◆ WHAT THE TASK ASKS ◆
From the listing below, return every line with the string "cheese" in it.

◆ DATA SHOWN ◆
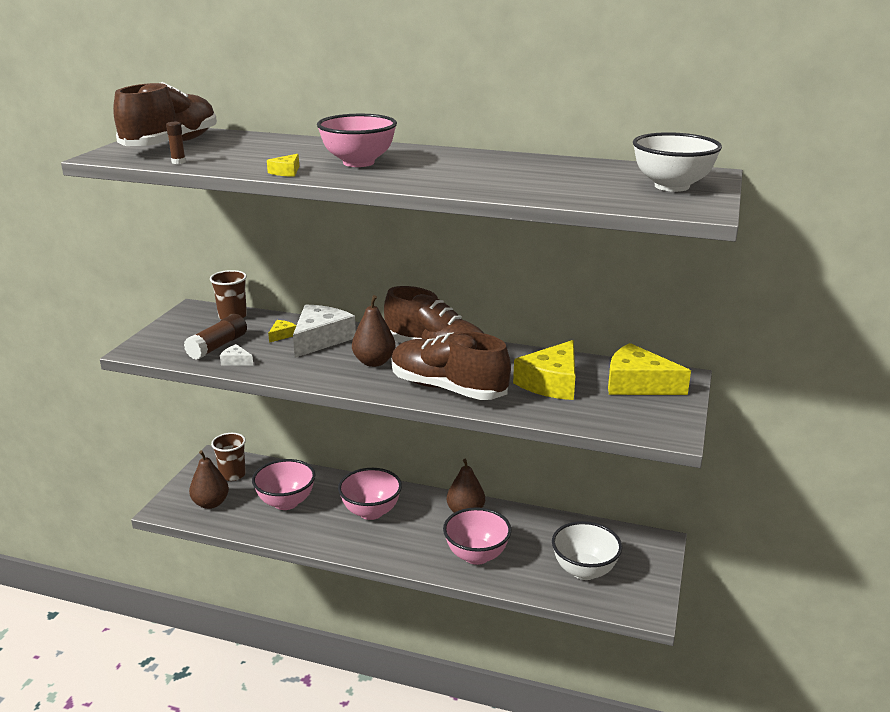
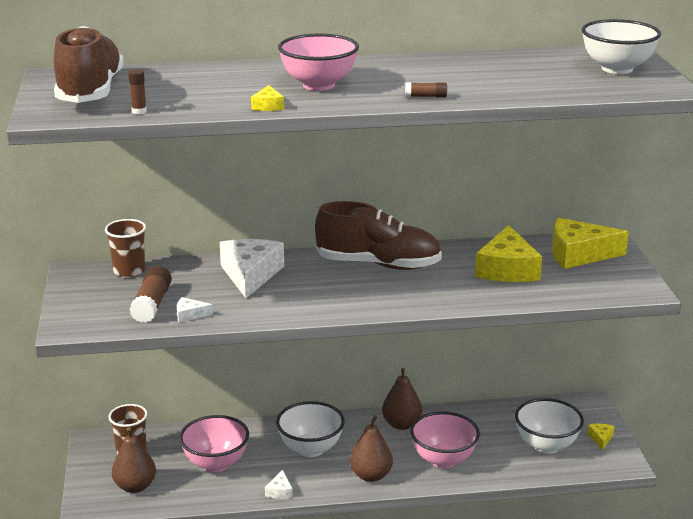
camera: 25 degrees left, 0 degrees up
(282, 335) = (206, 279): yellow cheese -> yellow cheese (600, 438)
(315, 541) = (280, 491): none -> white cheese
(371, 512) = (310, 449): pink bowl -> white bowl
(374, 362) = (328, 285): brown pear -> brown pear (371, 476)
(437, 184) = (426, 96): none -> brown glue stick
(447, 389) = (423, 295): brown shoe -> none

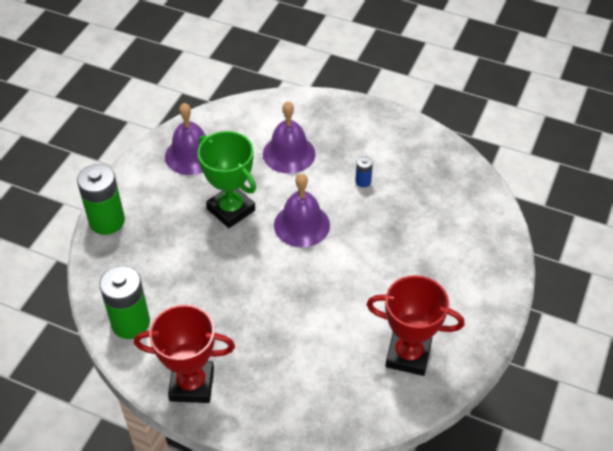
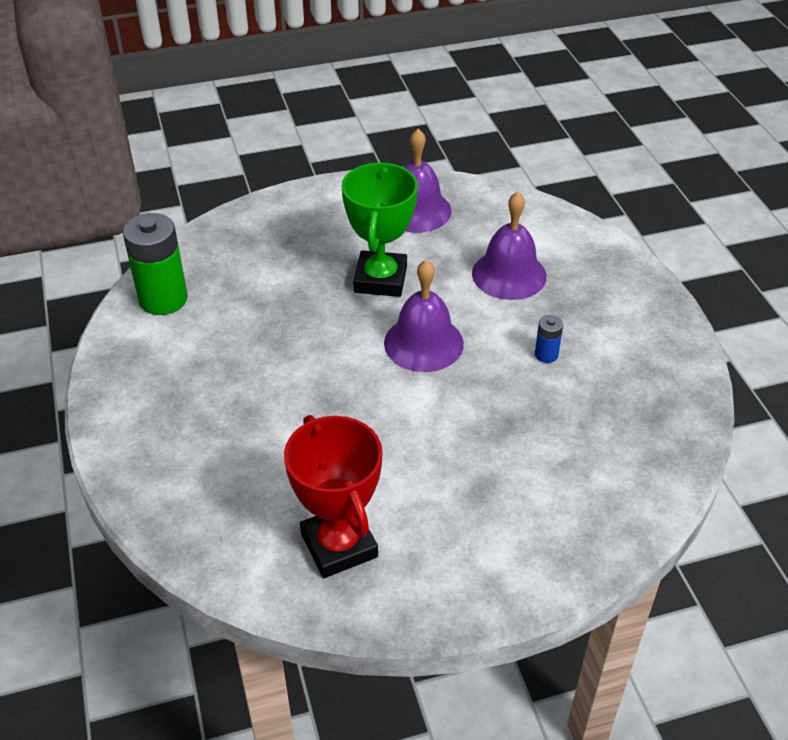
camera: 50 degrees right, 5 degrees down
(107, 221) = (268, 209): green battery -> none
(192, 384) = (129, 387): red trophy -> none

◆ SOLUTION TO THIS PROBLEM ◆
(282, 335) = (206, 279): yellow cheese -> yellow cheese (600, 438)
(315, 541) = (280, 491): none -> white cheese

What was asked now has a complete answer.